- _SUPPLIED DATA_
= Beginning of Section =

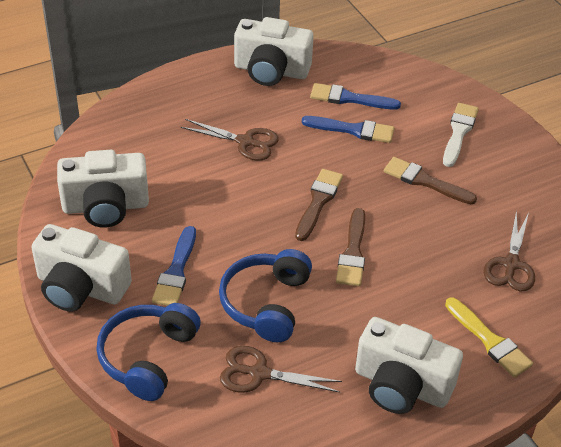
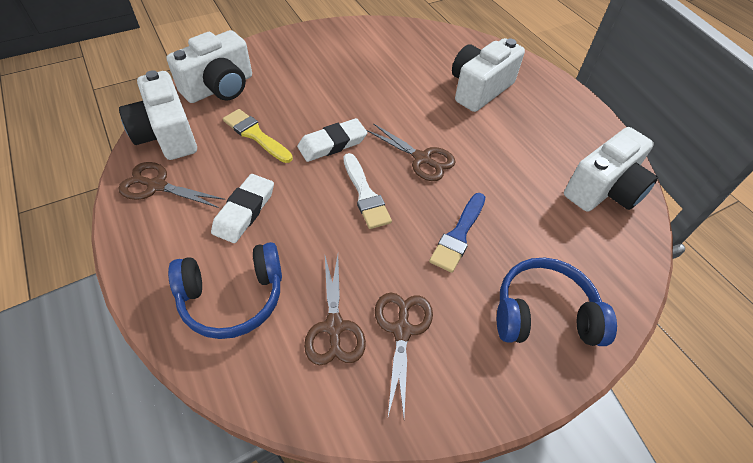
blue brush: 3 -> 1
brown brush: 3 -> 0
brown scissors: 3 -> 4
white eraser: 0 -> 2

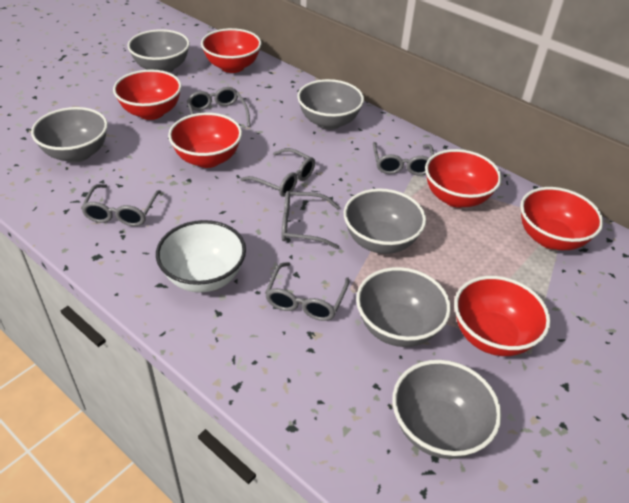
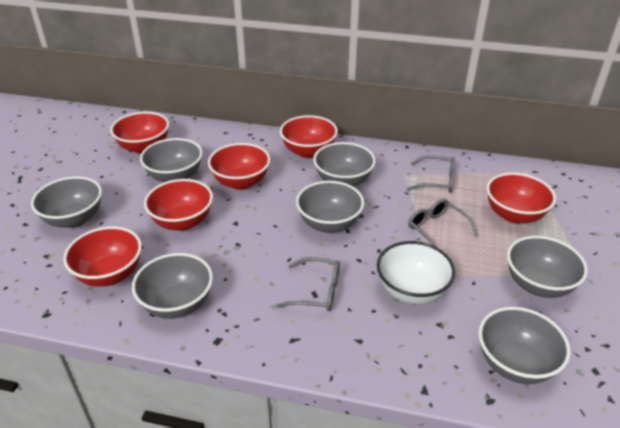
grey bowl: 6 -> 7
grey glasses: 6 -> 3

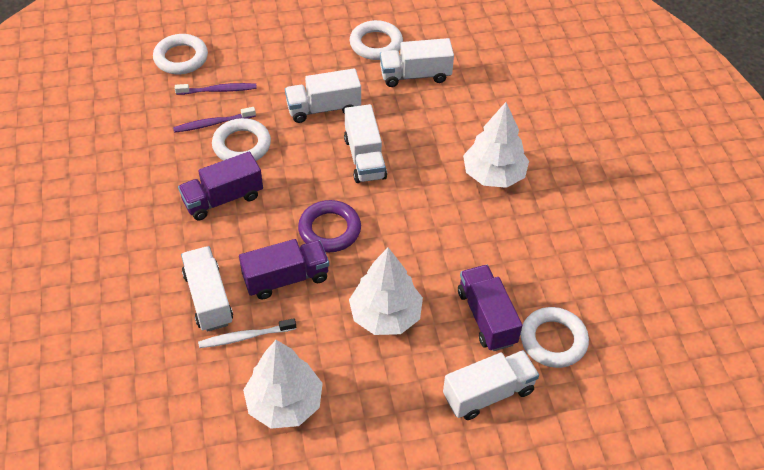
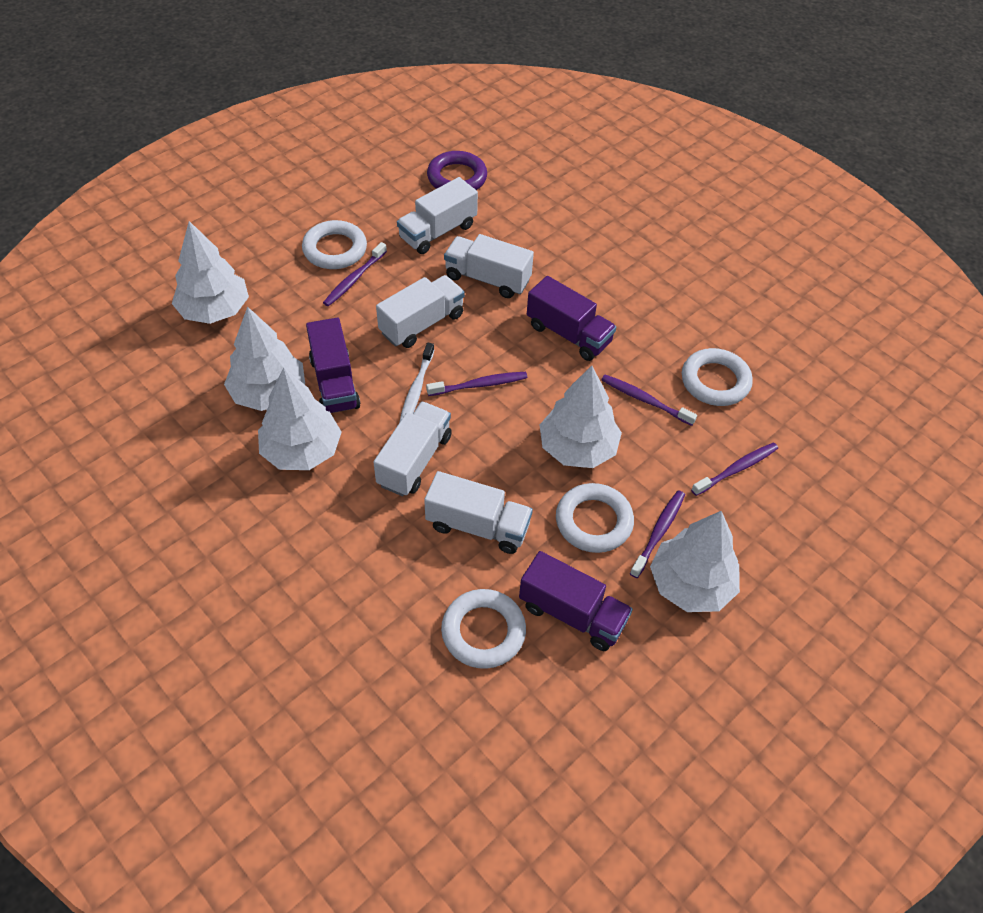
purple toothbrush: 2 -> 5
white tree: 3 -> 5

= End of Section =

- _WORK REQUEST_
The answer should be the complete listing, set down exactly, without pictures.

- _ANSWER SECTION_
blue brush: 3 -> 1
brown brush: 3 -> 0
brown scissors: 3 -> 4
white eraser: 0 -> 2

grey bowl: 6 -> 7
grey glasses: 6 -> 3

purple toothbrush: 2 -> 5
white tree: 3 -> 5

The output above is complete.